### ACTIVITY
For the entries below, the expected answer is the line with "132, 322, 180>", the line with "259, 282, 348>", and every line between them, exactly as written, and nothing more.

==========

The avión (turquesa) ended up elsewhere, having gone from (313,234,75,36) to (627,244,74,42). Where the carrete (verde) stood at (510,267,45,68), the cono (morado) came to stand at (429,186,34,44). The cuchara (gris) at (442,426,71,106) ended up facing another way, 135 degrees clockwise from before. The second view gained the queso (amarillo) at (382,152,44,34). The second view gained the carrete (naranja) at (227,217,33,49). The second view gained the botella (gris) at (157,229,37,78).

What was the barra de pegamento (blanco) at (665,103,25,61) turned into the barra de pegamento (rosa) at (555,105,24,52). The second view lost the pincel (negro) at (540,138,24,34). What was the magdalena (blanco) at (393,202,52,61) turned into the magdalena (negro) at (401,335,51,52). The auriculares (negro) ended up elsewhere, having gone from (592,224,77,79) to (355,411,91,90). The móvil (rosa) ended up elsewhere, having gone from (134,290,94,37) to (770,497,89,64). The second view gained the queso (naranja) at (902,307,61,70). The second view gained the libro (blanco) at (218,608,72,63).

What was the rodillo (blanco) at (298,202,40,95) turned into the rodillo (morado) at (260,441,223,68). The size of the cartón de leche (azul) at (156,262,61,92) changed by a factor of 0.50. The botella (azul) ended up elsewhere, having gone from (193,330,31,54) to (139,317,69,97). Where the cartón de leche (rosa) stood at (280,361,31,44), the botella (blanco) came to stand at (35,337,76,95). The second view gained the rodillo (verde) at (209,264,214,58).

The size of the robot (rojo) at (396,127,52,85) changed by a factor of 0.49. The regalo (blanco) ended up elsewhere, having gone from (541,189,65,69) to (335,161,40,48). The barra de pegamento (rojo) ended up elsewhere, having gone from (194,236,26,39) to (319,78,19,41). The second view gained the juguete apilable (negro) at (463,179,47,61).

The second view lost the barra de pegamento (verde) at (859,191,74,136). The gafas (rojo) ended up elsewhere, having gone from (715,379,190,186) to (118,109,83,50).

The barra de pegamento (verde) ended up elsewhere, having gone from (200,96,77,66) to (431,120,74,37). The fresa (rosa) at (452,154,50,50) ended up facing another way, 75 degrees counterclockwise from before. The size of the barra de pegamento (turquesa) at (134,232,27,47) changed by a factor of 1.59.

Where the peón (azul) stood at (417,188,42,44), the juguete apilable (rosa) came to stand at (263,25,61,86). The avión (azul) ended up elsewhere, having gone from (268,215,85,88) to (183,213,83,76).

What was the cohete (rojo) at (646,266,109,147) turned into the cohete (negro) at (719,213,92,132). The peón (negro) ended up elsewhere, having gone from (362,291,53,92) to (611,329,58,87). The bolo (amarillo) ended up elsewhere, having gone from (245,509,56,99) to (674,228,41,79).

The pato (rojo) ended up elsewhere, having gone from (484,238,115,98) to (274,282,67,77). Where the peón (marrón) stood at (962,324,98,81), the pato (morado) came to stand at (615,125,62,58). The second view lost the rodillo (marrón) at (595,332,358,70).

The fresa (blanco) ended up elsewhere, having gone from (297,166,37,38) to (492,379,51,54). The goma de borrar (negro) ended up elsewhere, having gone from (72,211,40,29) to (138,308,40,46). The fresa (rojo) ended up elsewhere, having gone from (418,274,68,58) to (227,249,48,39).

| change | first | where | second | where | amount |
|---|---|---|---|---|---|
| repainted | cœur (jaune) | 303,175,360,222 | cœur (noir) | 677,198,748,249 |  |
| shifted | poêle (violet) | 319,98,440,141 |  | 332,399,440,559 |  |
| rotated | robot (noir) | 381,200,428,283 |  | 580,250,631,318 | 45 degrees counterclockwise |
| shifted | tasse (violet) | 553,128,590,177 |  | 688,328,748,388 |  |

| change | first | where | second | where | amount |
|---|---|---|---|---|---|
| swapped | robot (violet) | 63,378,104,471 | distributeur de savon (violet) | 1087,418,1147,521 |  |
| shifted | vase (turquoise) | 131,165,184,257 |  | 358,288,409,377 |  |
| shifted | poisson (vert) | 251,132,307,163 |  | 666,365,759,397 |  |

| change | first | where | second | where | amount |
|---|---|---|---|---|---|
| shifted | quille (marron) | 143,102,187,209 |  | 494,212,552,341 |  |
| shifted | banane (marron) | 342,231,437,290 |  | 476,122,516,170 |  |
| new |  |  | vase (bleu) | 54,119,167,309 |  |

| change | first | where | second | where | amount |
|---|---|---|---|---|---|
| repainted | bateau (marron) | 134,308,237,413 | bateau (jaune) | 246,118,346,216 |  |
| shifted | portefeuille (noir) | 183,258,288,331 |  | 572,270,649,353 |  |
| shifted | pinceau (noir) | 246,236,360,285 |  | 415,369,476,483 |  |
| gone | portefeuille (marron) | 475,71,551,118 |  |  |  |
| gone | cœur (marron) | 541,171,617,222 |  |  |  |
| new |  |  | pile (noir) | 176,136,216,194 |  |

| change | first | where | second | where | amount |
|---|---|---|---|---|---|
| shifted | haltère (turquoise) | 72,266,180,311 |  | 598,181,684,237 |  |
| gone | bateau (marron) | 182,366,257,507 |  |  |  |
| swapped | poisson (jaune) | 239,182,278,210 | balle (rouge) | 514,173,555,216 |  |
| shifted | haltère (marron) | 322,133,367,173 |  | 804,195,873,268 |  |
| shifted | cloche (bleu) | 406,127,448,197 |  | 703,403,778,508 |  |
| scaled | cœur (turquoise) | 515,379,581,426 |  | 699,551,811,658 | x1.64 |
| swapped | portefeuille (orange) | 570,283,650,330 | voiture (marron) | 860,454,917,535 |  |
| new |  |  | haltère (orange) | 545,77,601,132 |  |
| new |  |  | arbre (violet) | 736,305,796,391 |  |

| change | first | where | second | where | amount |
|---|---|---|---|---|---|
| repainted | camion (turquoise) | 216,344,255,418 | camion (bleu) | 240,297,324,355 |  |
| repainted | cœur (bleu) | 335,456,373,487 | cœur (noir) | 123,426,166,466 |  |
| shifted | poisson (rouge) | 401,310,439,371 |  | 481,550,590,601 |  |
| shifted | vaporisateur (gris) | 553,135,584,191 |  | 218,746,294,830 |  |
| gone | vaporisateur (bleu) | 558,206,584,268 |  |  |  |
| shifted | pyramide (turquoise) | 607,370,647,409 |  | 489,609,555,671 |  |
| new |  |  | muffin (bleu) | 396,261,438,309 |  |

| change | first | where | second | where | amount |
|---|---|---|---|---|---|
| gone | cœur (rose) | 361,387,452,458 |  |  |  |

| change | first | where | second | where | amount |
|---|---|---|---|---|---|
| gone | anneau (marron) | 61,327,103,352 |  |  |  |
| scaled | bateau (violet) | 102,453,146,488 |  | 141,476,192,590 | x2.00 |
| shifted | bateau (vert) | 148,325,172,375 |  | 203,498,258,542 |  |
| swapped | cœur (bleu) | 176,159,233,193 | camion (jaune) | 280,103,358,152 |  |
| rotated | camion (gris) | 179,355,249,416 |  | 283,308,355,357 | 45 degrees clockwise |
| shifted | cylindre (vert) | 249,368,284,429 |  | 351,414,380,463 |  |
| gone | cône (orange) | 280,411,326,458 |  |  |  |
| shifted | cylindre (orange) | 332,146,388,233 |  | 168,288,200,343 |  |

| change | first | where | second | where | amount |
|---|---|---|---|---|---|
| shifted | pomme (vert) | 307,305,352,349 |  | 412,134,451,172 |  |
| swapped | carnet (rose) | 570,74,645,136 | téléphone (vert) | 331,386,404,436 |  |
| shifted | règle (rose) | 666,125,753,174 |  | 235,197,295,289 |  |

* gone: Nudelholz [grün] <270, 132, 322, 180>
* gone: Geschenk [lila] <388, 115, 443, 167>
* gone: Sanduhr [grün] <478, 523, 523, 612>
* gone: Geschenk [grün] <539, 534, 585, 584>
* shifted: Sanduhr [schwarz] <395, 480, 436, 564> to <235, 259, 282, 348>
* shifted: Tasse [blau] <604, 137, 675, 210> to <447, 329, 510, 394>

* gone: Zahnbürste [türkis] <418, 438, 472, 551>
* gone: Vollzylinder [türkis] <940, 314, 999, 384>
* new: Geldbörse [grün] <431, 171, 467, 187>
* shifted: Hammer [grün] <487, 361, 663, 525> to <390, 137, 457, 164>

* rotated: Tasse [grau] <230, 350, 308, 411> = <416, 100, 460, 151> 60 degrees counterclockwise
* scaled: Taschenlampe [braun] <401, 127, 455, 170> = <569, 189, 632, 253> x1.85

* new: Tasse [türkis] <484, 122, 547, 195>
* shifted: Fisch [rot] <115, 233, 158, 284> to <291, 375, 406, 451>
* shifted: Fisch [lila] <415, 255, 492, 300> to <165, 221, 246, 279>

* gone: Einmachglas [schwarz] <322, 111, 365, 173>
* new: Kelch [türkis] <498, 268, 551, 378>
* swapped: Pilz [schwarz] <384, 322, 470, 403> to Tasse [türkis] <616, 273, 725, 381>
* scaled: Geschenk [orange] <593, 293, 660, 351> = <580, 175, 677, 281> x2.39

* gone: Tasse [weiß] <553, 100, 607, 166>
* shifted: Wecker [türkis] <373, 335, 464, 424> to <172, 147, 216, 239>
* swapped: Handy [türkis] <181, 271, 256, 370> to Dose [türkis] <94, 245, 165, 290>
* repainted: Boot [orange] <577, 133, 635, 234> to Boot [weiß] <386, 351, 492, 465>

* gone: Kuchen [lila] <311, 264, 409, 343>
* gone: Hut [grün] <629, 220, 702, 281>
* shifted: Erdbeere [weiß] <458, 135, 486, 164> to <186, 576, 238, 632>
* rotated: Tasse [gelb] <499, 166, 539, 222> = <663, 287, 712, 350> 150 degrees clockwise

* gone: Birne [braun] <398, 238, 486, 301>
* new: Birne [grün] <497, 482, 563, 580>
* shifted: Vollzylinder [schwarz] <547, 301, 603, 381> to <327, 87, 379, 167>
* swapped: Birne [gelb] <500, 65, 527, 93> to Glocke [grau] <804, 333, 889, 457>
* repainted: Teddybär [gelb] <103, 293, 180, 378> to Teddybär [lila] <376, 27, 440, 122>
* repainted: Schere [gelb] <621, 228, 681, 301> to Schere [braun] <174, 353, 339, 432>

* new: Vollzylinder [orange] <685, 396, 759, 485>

==========

### EXERCISE OUTPUT
* gone: Nudelholz [grün] <270, 132, 322, 180>
* gone: Geschenk [lila] <388, 115, 443, 167>
* gone: Sanduhr [grün] <478, 523, 523, 612>
* gone: Geschenk [grün] <539, 534, 585, 584>
* shifted: Sanduhr [schwarz] <395, 480, 436, 564> to <235, 259, 282, 348>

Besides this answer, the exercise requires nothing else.